(Version difference data)
========

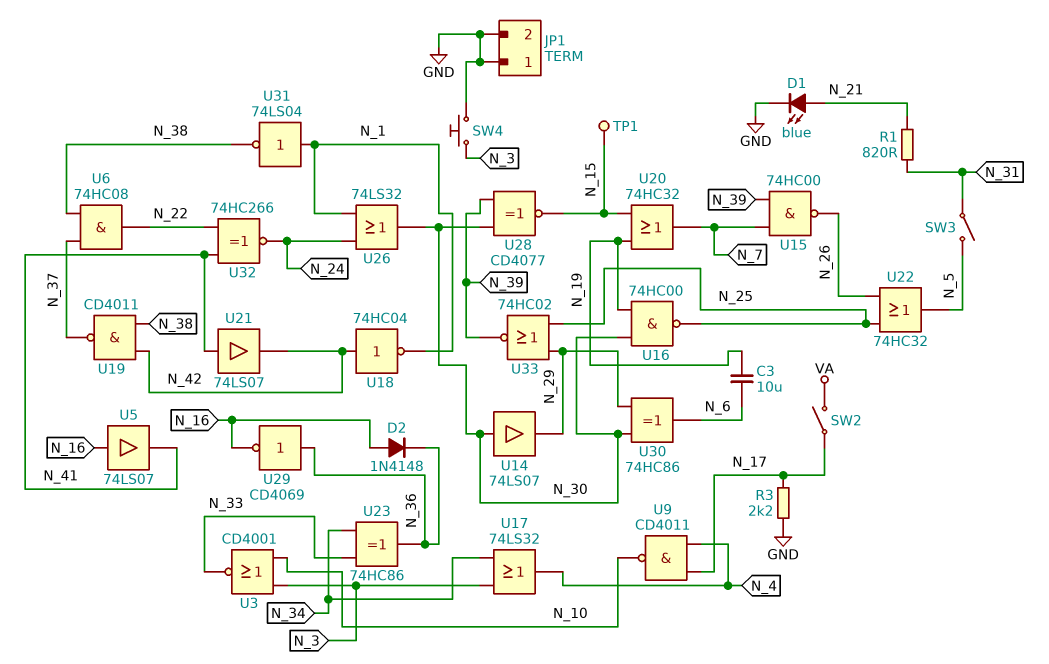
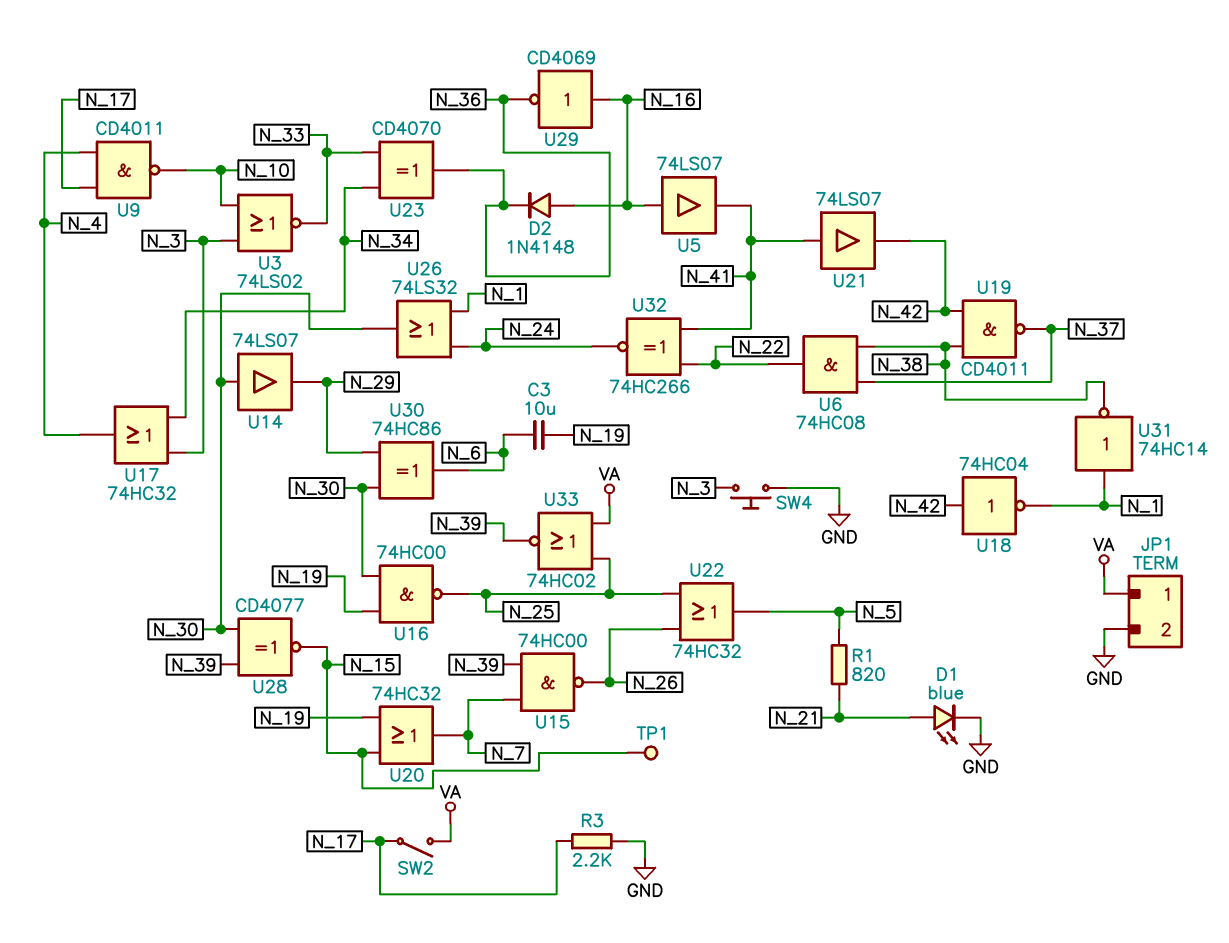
JP1 pin 1: GND -> VA
R1: 820 (N_21, N_31) -> 820 (N_5, N_21)
SW3: switch (N_5, N_31) -> none
U3: NOR CD4001 (in N_3, in N_10, out N_33) -> NOR 74LS02 (in N_3, in N_10, out N_33)
U17: OR 74LS32 (in N_3, in N_34, out N_4) -> OR 74HC32 (in N_3, in N_34, out N_4)
U23: XOR 74HC86 (in N_33, in N_34, out N_36) -> XOR CD4070 (in N_33, in N_34, out N_36)
U29: NOT CD4069 (in N_36, out N_16) -> NOT CD4069 (in N_16, out N_36)
U31: NOT 74LS04 (in N_1, out N_38) -> NOT 74HC14 (in N_1, out N_38)
U33: NOR 74HC02 (in N_25, in N_29, out N_39) -> NOR 74HC02 (in N_25, in VA, out N_39)

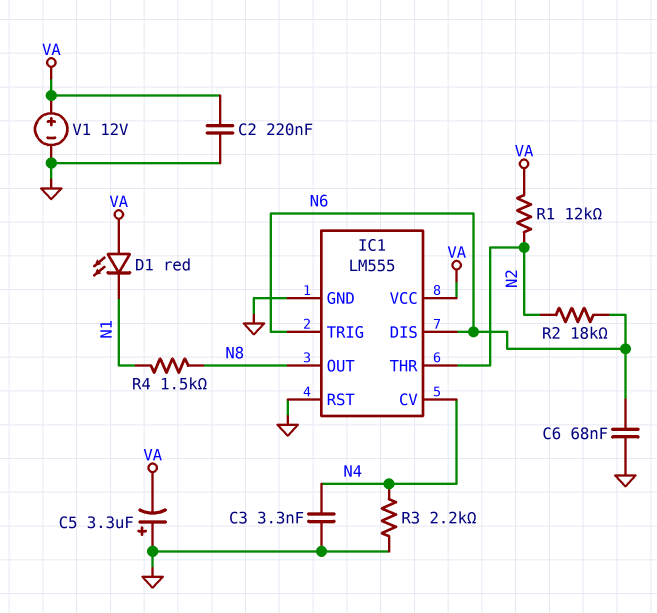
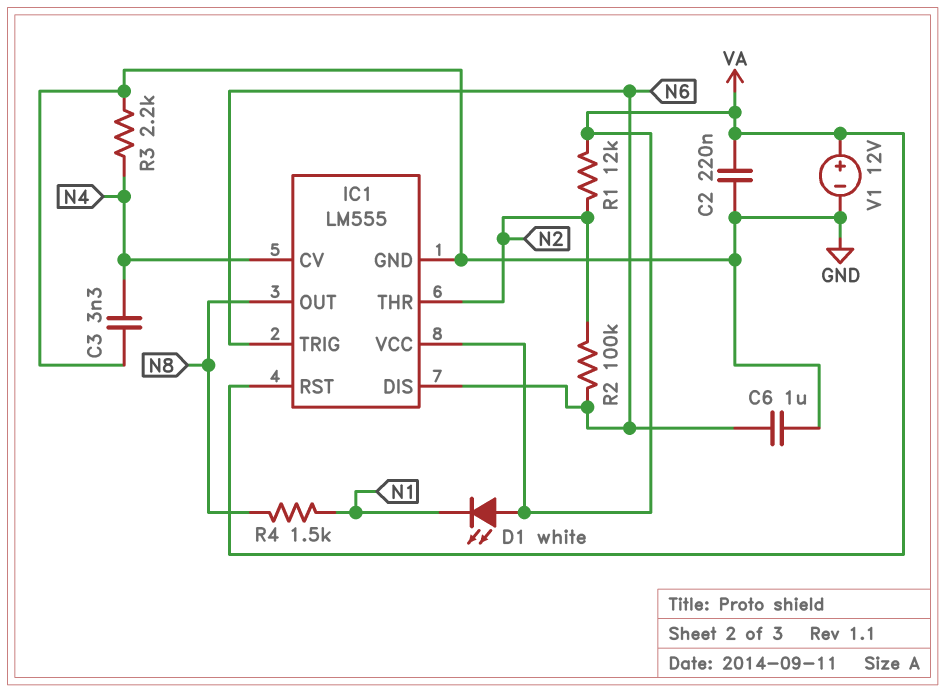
C5: 3.3uF (plus GND, minus VA) -> none
C6: 68nF (GND, N6) -> 1uF (GND, N6)
D1: LED red (A VA, K N1) -> LED white (A VA, K N1)
IC1 pin RST: GND -> VA
R2: 18k (N2, N6) -> 100k (N2, N6)

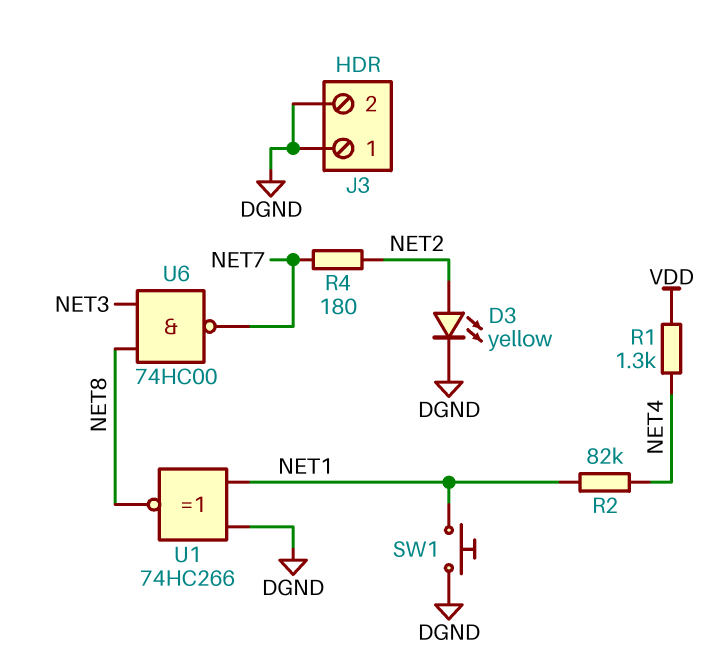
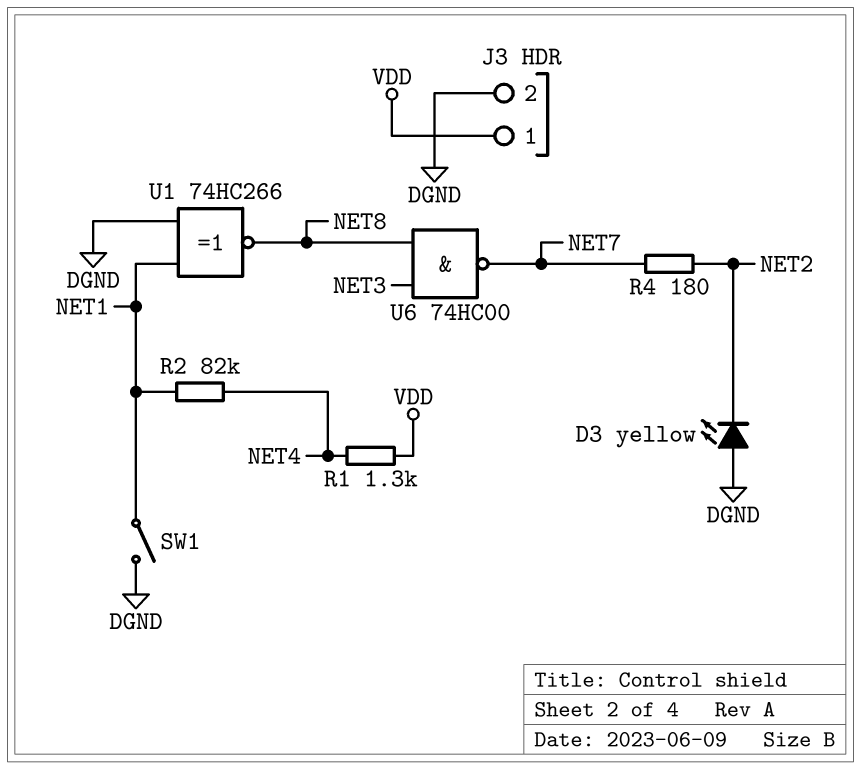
D3: LED yellow (A NET2, K DGND) -> LED yellow (A DGND, K NET2)
J3 pin 1: DGND -> VDD
SW1: button (DGND, NET1) -> switch (DGND, NET1)

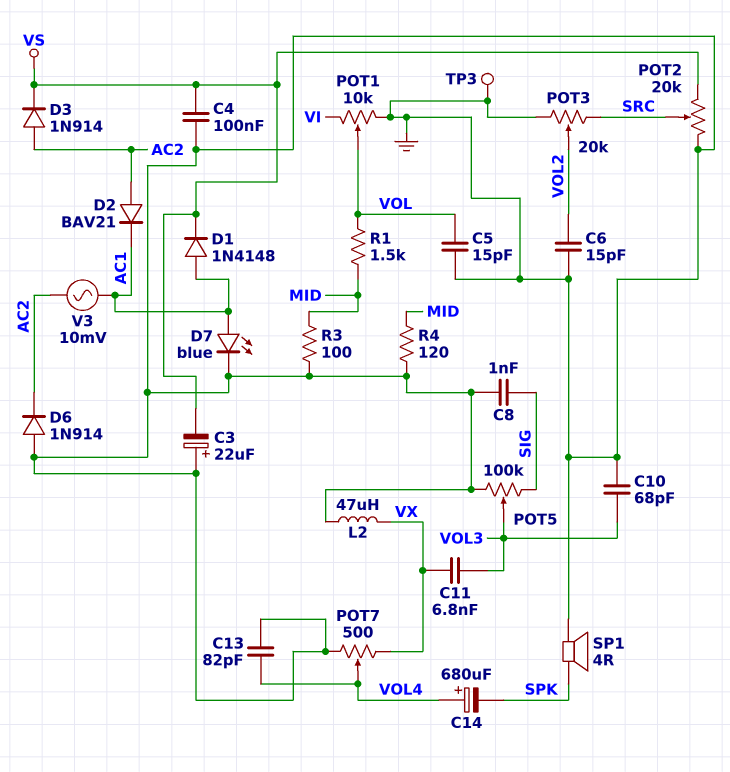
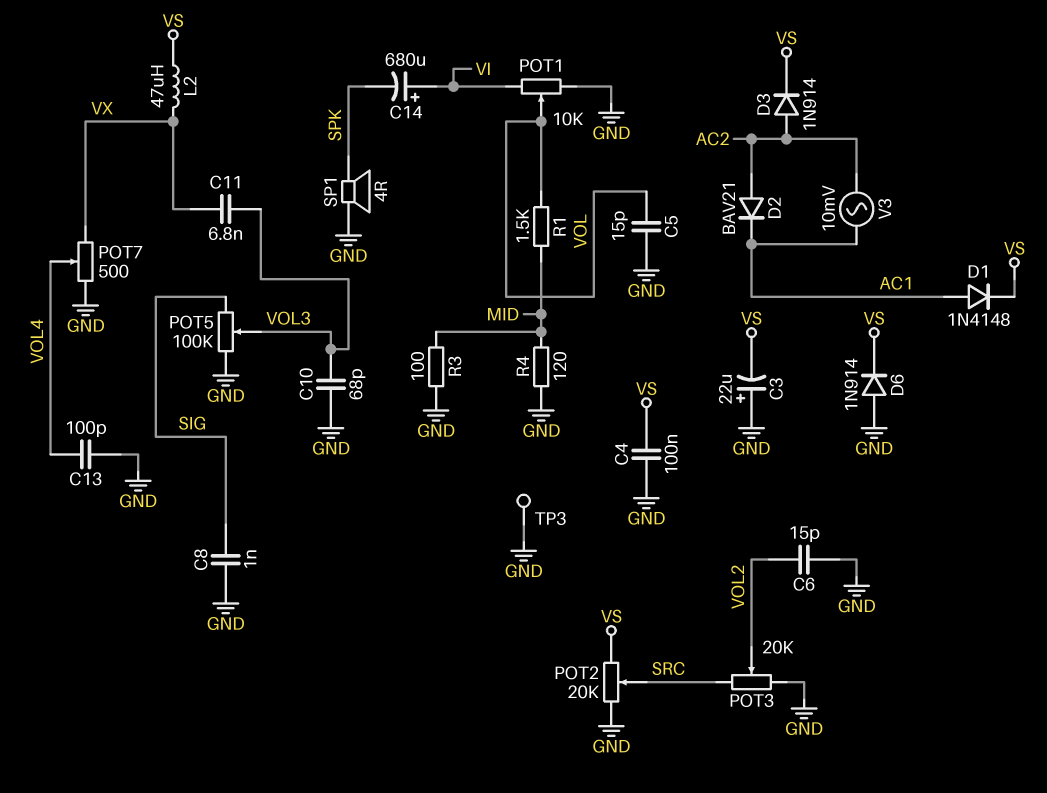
C13: 82pF (GND, VOL4) -> 100pF (GND, VOL4)
C14: 680uF (plus VOL4, minus SPK) -> 680uF (plus VI, minus SPK)
D6: diode 1N914 (A GND, K AC2) -> diode 1N914 (A GND, K VS)
D7: LED blue (A AC1, K GND) -> none
L2: 47uH (GND, VX) -> 47uH (VS, VX)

========

AIM OF THE EXERCISE -
Only lines with the word "none" count here; copy every one from the records.

SOLVED PROBLEM -
SW3: switch (N_5, N_31) -> none
C5: 3.3uF (plus GND, minus VA) -> none
D7: LED blue (A AC1, K GND) -> none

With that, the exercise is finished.